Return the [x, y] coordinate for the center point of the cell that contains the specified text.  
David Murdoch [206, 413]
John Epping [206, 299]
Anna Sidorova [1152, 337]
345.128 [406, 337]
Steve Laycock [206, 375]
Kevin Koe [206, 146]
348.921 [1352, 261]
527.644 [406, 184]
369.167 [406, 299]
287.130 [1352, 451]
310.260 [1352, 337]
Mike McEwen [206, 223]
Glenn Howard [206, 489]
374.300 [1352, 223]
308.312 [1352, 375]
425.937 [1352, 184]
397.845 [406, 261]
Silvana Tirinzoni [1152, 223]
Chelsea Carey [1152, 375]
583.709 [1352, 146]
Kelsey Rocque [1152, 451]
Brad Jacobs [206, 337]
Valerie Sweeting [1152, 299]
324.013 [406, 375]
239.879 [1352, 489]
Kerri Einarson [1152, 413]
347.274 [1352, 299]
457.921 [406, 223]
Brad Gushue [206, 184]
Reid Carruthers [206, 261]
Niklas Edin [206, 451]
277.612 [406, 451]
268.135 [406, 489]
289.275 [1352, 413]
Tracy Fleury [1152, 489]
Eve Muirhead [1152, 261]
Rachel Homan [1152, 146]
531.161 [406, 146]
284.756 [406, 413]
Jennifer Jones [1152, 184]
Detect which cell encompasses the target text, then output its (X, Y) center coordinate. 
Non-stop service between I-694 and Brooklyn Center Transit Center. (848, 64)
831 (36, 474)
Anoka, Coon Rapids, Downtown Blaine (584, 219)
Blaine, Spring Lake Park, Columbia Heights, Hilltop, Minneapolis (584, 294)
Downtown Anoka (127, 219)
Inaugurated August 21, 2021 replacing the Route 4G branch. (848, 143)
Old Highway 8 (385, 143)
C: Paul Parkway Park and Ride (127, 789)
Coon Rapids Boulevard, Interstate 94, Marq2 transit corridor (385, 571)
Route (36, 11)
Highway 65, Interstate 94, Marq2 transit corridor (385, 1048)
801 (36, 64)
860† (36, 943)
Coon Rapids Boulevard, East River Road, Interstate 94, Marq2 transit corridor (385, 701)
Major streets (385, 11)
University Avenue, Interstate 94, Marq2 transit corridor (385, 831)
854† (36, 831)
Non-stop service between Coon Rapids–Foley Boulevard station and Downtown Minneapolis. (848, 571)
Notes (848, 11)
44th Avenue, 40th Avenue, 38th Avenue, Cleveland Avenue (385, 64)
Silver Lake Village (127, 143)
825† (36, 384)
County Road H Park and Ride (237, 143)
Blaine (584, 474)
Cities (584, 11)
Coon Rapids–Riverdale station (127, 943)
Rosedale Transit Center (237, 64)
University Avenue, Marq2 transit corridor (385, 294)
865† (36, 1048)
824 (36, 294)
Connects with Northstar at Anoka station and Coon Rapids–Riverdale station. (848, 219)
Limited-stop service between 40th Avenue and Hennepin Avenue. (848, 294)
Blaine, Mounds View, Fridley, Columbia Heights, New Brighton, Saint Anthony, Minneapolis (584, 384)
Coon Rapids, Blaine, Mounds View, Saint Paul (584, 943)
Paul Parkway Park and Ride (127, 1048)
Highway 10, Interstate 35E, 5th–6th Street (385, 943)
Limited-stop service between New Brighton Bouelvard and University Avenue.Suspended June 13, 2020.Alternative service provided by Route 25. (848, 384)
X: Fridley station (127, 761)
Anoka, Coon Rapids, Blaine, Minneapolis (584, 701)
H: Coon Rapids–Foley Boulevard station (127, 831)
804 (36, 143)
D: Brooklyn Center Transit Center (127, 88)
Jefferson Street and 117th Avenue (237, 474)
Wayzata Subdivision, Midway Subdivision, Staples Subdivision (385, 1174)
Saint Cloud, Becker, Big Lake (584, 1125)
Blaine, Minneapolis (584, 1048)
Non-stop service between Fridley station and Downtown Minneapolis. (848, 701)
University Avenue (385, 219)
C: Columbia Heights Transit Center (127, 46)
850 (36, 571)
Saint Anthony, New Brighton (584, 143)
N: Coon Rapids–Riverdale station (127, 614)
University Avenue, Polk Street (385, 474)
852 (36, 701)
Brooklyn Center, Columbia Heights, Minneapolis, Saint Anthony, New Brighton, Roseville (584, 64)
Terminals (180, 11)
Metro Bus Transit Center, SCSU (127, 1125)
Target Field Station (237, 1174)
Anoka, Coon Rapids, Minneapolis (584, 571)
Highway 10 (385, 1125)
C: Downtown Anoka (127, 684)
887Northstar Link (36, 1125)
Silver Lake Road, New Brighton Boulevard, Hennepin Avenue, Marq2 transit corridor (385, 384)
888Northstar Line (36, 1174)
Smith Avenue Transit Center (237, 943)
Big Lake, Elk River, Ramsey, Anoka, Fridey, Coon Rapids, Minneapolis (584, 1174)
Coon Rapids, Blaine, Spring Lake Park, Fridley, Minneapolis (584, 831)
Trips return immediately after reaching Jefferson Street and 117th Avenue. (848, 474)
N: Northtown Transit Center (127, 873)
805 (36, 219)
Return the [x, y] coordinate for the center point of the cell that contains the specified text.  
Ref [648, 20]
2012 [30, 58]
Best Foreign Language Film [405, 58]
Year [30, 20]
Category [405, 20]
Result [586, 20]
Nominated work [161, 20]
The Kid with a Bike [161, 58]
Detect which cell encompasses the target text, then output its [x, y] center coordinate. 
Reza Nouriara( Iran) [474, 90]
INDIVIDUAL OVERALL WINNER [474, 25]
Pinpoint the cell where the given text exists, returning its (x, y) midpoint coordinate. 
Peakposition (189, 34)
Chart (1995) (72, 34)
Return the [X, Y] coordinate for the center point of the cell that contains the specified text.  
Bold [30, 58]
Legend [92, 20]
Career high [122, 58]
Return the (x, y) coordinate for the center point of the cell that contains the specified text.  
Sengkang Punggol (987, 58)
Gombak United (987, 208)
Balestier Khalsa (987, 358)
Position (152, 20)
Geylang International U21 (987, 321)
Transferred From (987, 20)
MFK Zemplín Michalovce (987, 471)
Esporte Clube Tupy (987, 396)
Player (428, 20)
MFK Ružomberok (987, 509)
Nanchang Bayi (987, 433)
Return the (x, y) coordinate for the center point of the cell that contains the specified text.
◆ ◆ ◆ ◆
- _Given task_: Write out all the items above again, replacing every "Interstate 94" with "I-94" and changing nothing else.

- _Response to this task_:
Return the [x, y] coordinate for the center point of the cell that contains the specified text.  
David Murdoch [206, 413]
John Epping [206, 299]
Anna Sidorova [1152, 337]
345.128 [406, 337]
Steve Laycock [206, 375]
Kevin Koe [206, 146]
348.921 [1352, 261]
527.644 [406, 184]
369.167 [406, 299]
287.130 [1352, 451]
310.260 [1352, 337]
Mike McEwen [206, 223]
Glenn Howard [206, 489]
374.300 [1352, 223]
308.312 [1352, 375]
425.937 [1352, 184]
397.845 [406, 261]
Silvana Tirinzoni [1152, 223]
Chelsea Carey [1152, 375]
583.709 [1352, 146]
Kelsey Rocque [1152, 451]
Brad Jacobs [206, 337]
Valerie Sweeting [1152, 299]
324.013 [406, 375]
239.879 [1352, 489]
Kerri Einarson [1152, 413]
347.274 [1352, 299]
457.921 [406, 223]
Brad Gushue [206, 184]
Reid Carruthers [206, 261]
Niklas Edin [206, 451]
277.612 [406, 451]
268.135 [406, 489]
289.275 [1352, 413]
Tracy Fleury [1152, 489]
Eve Muirhead [1152, 261]
Rachel Homan [1152, 146]
531.161 [406, 146]
284.756 [406, 413]
Jennifer Jones [1152, 184]
Detect which cell encompasses the target text, then output its (X, Y) center coordinate. 
Non-stop service between I-694 and Brooklyn Center Transit Center. (848, 64)
831 (36, 474)
Anoka, Coon Rapids, Downtown Blaine (584, 219)
Blaine, Spring Lake Park, Columbia Heights, Hilltop, Minneapolis (584, 294)
Downtown Anoka (127, 219)
Inaugurated August 21, 2021 replacing the Route 4G branch. (848, 143)
Old Highway 8 (385, 143)
C: Paul Parkway Park and Ride (127, 789)
Coon Rapids Boulevard, I-94, Marq2 transit corridor (385, 571)
Route (36, 11)
Highway 65, I-94, Marq2 transit corridor (385, 1048)
801 (36, 64)
860† (36, 943)
Coon Rapids Boulevard, East River Road, I-94, Marq2 transit corridor (385, 701)
Major streets (385, 11)
University Avenue, I-94, Marq2 transit corridor (385, 831)
854† (36, 831)
Non-stop service between Coon Rapids–Foley Boulevard station and Downtown Minneapolis. (848, 571)
Notes (848, 11)
44th Avenue, 40th Avenue, 38th Avenue, Cleveland Avenue (385, 64)
Silver Lake Village (127, 143)
825† (36, 384)
County Road H Park and Ride (237, 143)
Blaine (584, 474)
Cities (584, 11)
Coon Rapids–Riverdale station (127, 943)
Rosedale Transit Center (237, 64)
University Avenue, Marq2 transit corridor (385, 294)
865† (36, 1048)
824 (36, 294)
Connects with Northstar at Anoka station and Coon Rapids–Riverdale station. (848, 219)
Limited-stop service between 40th Avenue and Hennepin Avenue. (848, 294)
Blaine, Mounds View, Fridley, Columbia Heights, New Brighton, Saint Anthony, Minneapolis (584, 384)
Coon Rapids, Blaine, Mounds View, Saint Paul (584, 943)
Paul Parkway Park and Ride (127, 1048)
Highway 10, Interstate 35E, 5th–6th Street (385, 943)
Limited-stop service between New Brighton Bouelvard and University Avenue.Suspended June 13, 2020.Alternative service provided by Route 25. (848, 384)
X: Fridley station (127, 761)
Anoka, Coon Rapids, Blaine, Minneapolis (584, 701)
H: Coon Rapids–Foley Boulevard station (127, 831)
804 (36, 143)
D: Brooklyn Center Transit Center (127, 88)
Jefferson Street and 117th Avenue (237, 474)
Wayzata Subdivision, Midway Subdivision, Staples Subdivision (385, 1174)
Saint Cloud, Becker, Big Lake (584, 1125)
Blaine, Minneapolis (584, 1048)
Non-stop service between Fridley station and Downtown Minneapolis. (848, 701)
University Avenue (385, 219)
C: Columbia Heights Transit Center (127, 46)
850 (36, 571)
Saint Anthony, New Brighton (584, 143)
N: Coon Rapids–Riverdale station (127, 614)
University Avenue, Polk Street (385, 474)
852 (36, 701)
Brooklyn Center, Columbia Heights, Minneapolis, Saint Anthony, New Brighton, Roseville (584, 64)
Terminals (180, 11)
Metro Bus Transit Center, SCSU (127, 1125)
Target Field Station (237, 1174)
Anoka, Coon Rapids, Minneapolis (584, 571)
Highway 10 (385, 1125)
C: Downtown Anoka (127, 684)
887Northstar Link (36, 1125)
Silver Lake Road, New Brighton Boulevard, Hennepin Avenue, Marq2 transit corridor (385, 384)
888Northstar Line (36, 1174)
Smith Avenue Transit Center (237, 943)
Big Lake, Elk River, Ramsey, Anoka, Fridey, Coon Rapids, Minneapolis (584, 1174)
Coon Rapids, Blaine, Spring Lake Park, Fridley, Minneapolis (584, 831)
Trips return immediately after reaching Jefferson Street and 117th Avenue. (848, 474)
N: Northtown Transit Center (127, 873)
805 (36, 219)
Return the [x, y] coordinate for the center point of the cell that contains the specified text.  
Ref [648, 20]
2012 [30, 58]
Best Foreign Language Film [405, 58]
Year [30, 20]
Category [405, 20]
Result [586, 20]
Nominated work [161, 20]
The Kid with a Bike [161, 58]
Detect which cell encompasses the target text, then output its [x, y] center coordinate. 
Reza Nouriara( Iran) [474, 90]
INDIVIDUAL OVERALL WINNER [474, 25]
Pinpoint the cell where the given text exists, returning its (x, y) midpoint coordinate. 
Peakposition (189, 34)
Chart (1995) (72, 34)
Return the [X, Y] coordinate for the center point of the cell that contains the specified text.  
Bold [30, 58]
Legend [92, 20]
Career high [122, 58]
Return the (x, y) coordinate for the center point of the cell that contains the specified text.  
Sengkang Punggol (987, 58)
Gombak United (987, 208)
Balestier Khalsa (987, 358)
Position (152, 20)
Geylang International U21 (987, 321)
Transferred From (987, 20)
MFK Zemplín Michalovce (987, 471)
Esporte Clube Tupy (987, 396)
Player (428, 20)
MFK Ružomberok (987, 509)
Nanchang Bayi (987, 433)
Return the (x, y) coordinate for the center point of the cell that contains the specified text.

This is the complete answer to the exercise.